- WORK ITEM: In the data below, the answer is the run of lines from the line containing "camera: 80 degrees left, 20 degrees down" through the line containing "green apple [208,340,252,388]", both included; print it exactly and nothing else.

- INFORMATION PROVIDED:
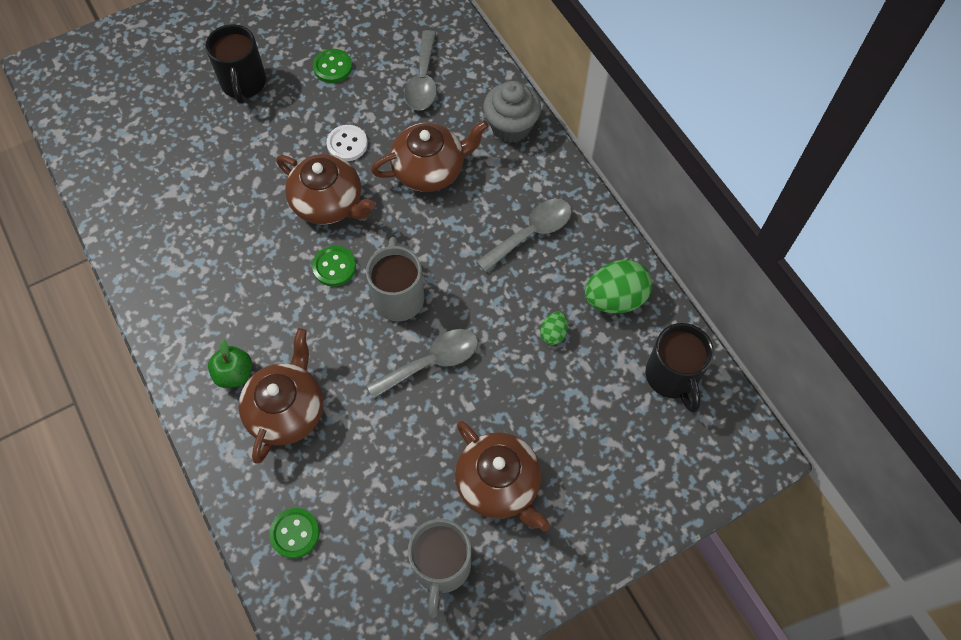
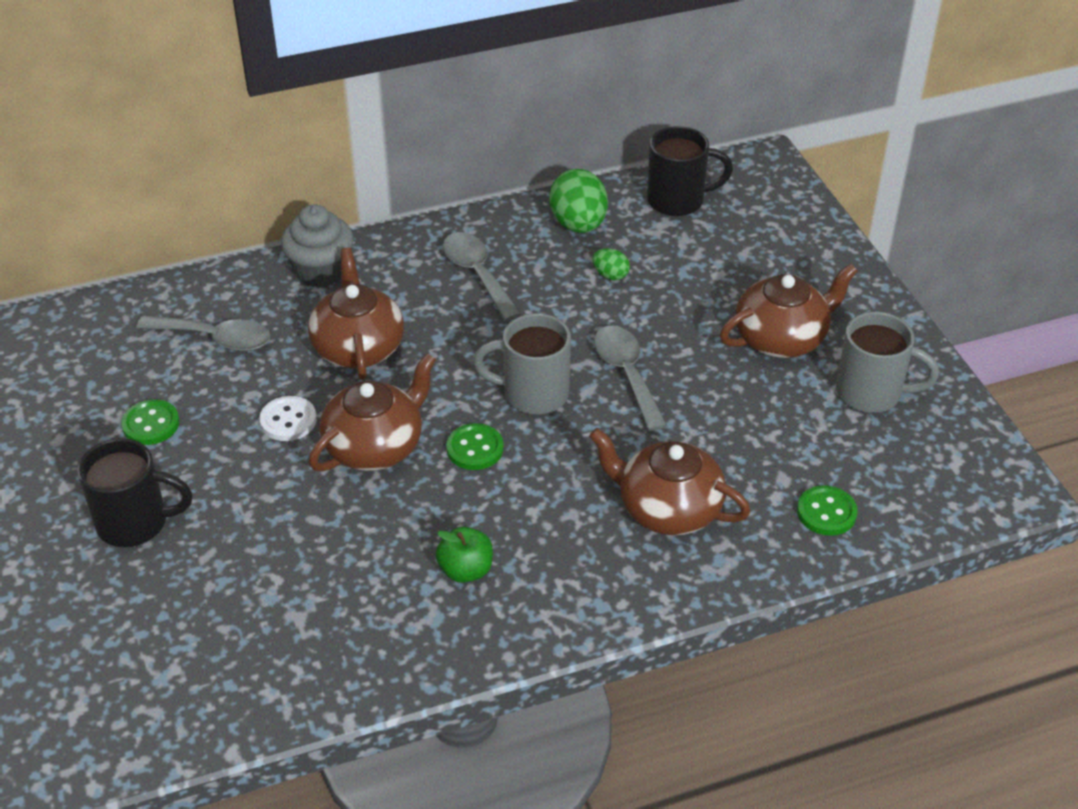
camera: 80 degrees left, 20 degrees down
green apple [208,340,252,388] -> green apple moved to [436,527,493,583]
---
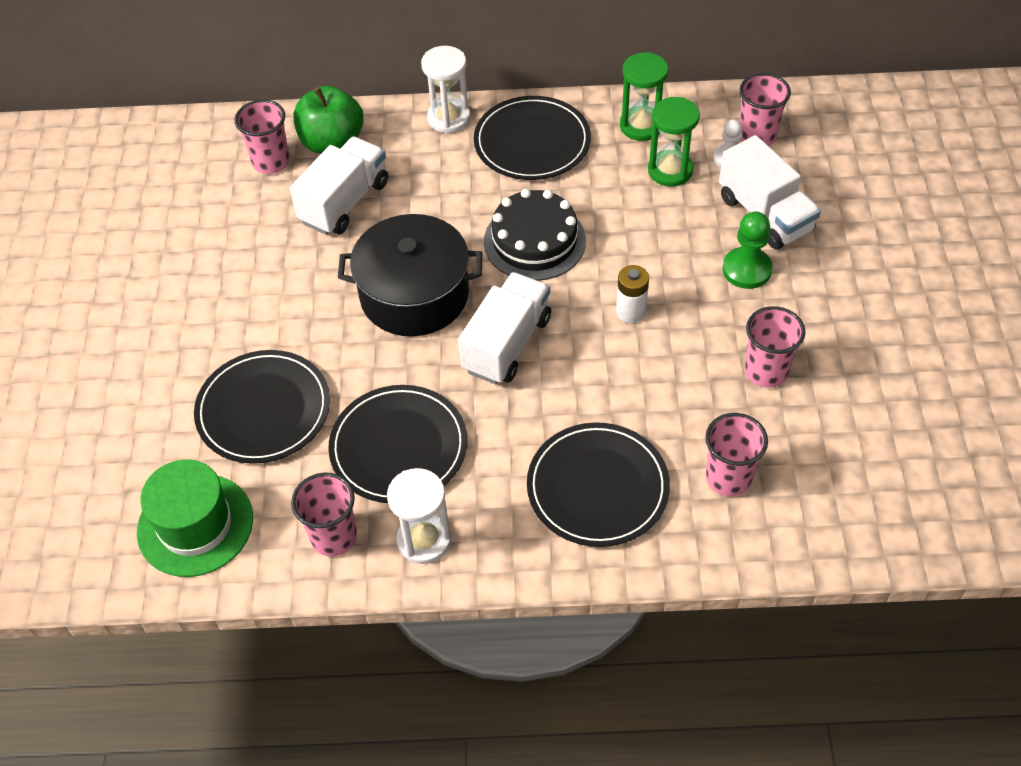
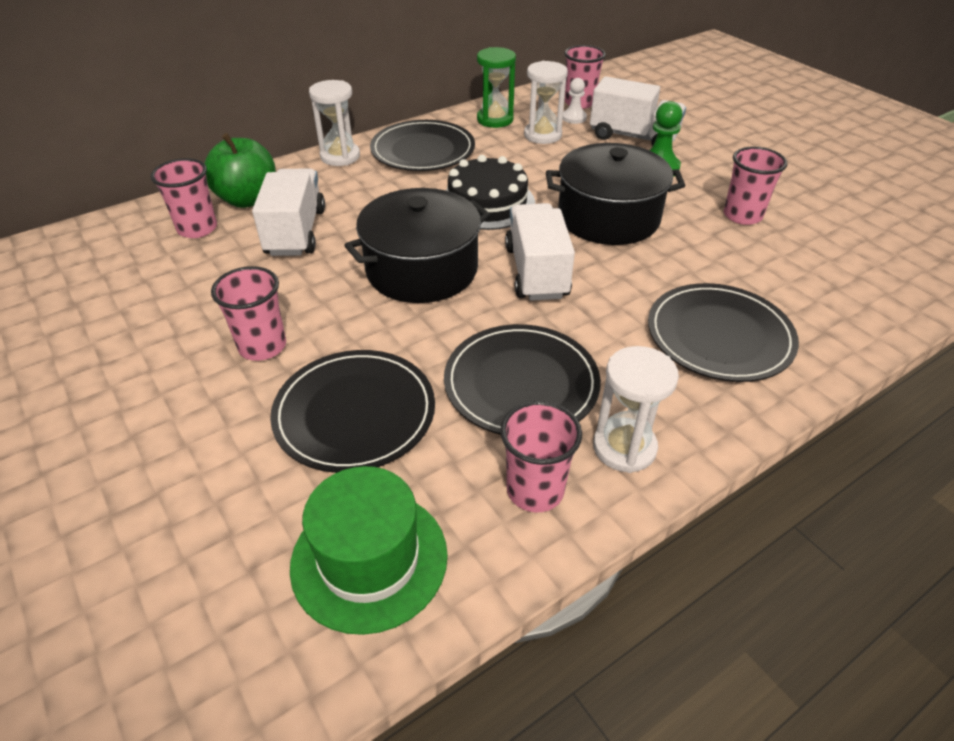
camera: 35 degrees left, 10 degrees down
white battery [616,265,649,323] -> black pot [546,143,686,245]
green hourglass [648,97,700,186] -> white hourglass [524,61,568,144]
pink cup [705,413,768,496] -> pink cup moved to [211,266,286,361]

- RESPONSE:
camera: 80 degrees left, 20 degrees down
green apple [208,340,252,388] -> green apple moved to [436,527,493,583]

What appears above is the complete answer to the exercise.